■ **Work instruction**: Keep every line of the data below that has the string "pied" and present those lines.

(Saved data entries)
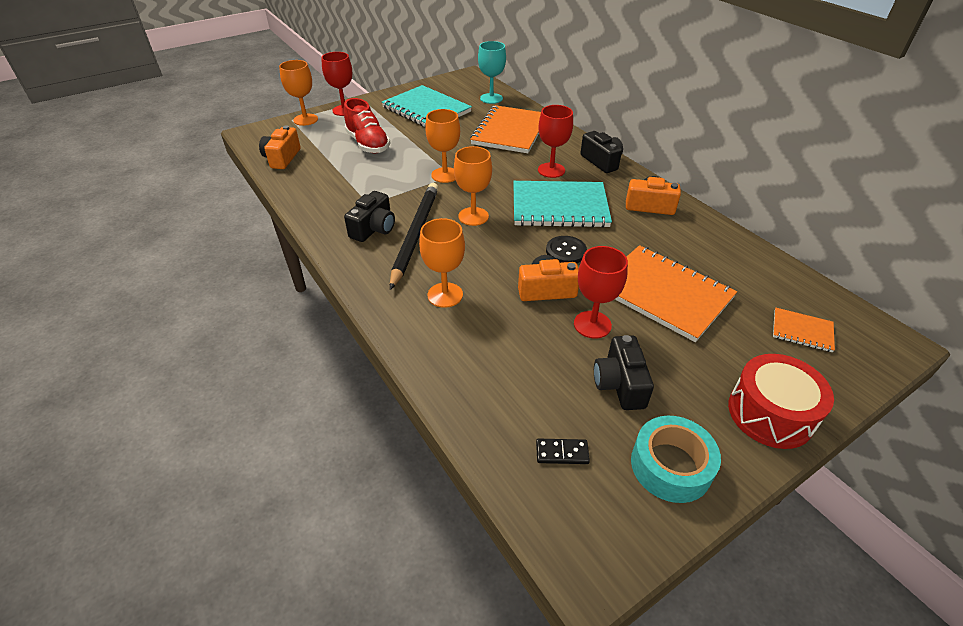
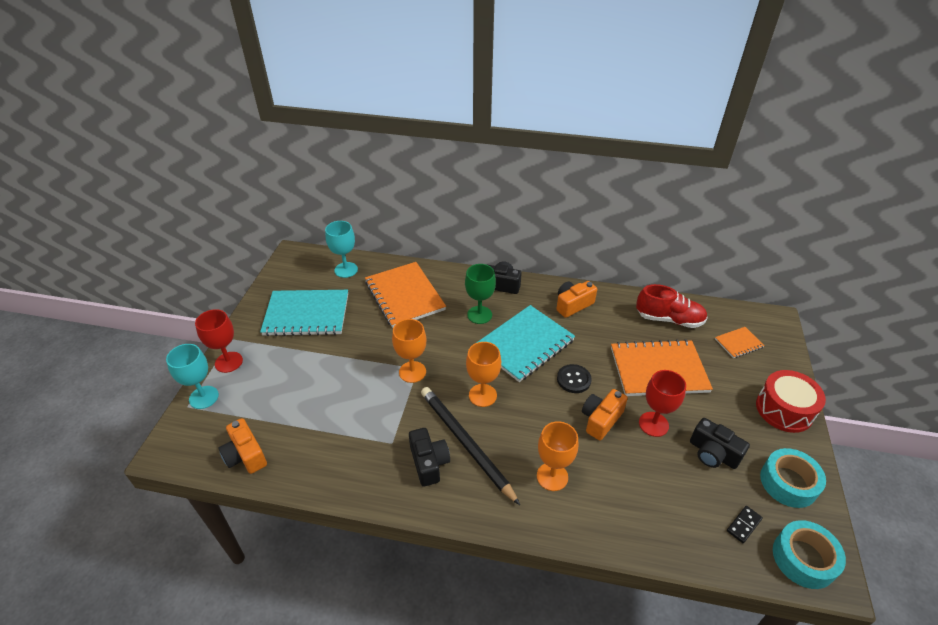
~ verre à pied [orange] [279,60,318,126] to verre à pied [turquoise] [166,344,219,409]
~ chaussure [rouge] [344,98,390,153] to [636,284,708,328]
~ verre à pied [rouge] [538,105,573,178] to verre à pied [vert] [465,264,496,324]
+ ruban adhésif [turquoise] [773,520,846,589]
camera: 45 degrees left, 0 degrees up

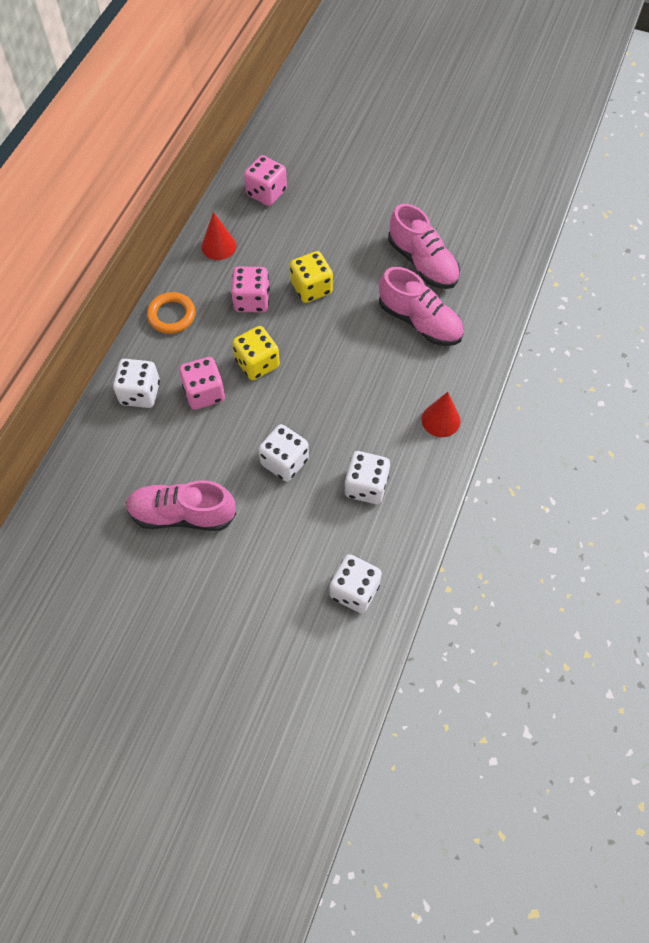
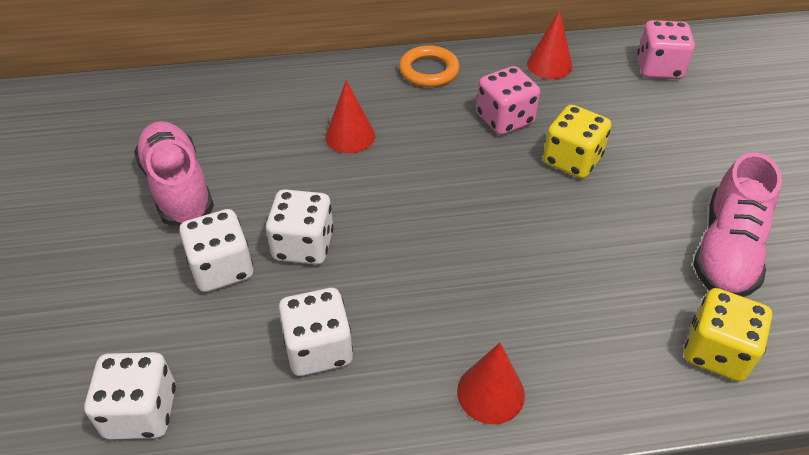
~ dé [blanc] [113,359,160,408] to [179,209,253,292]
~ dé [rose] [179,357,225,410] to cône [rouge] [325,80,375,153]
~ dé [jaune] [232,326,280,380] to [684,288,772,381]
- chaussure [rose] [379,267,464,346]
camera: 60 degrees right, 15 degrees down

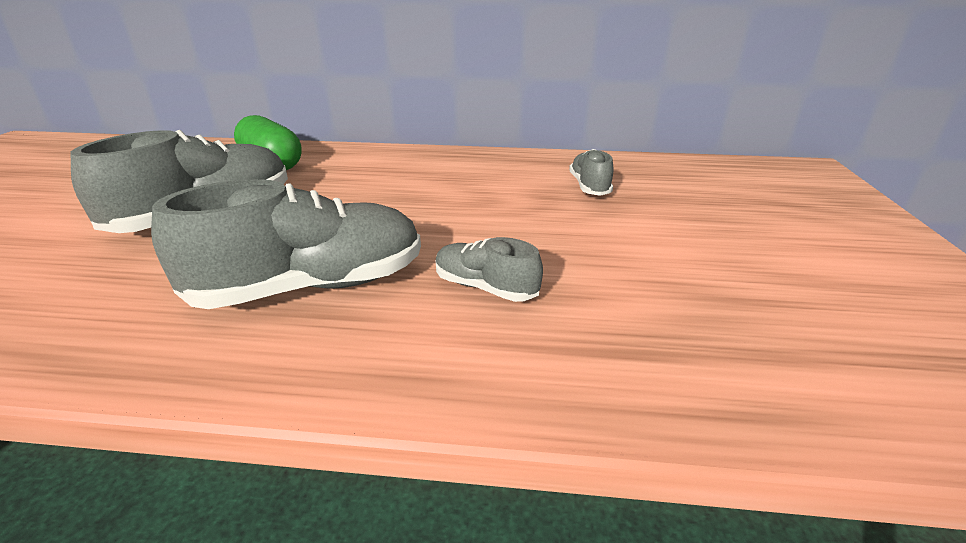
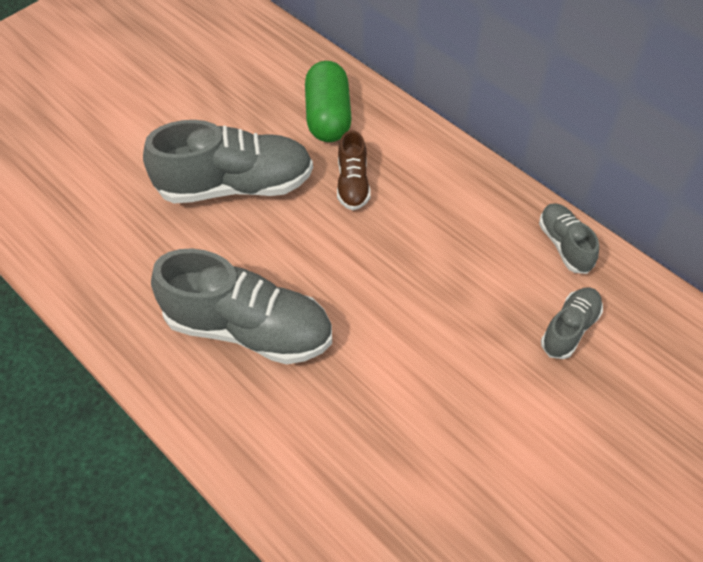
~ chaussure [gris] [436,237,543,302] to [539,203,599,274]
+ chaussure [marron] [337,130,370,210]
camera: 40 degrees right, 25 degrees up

■ **Solution for this task**:
~ verre à pied [orange] [279,60,318,126] to verre à pied [turquoise] [166,344,219,409]
~ verre à pied [rouge] [538,105,573,178] to verre à pied [vert] [465,264,496,324]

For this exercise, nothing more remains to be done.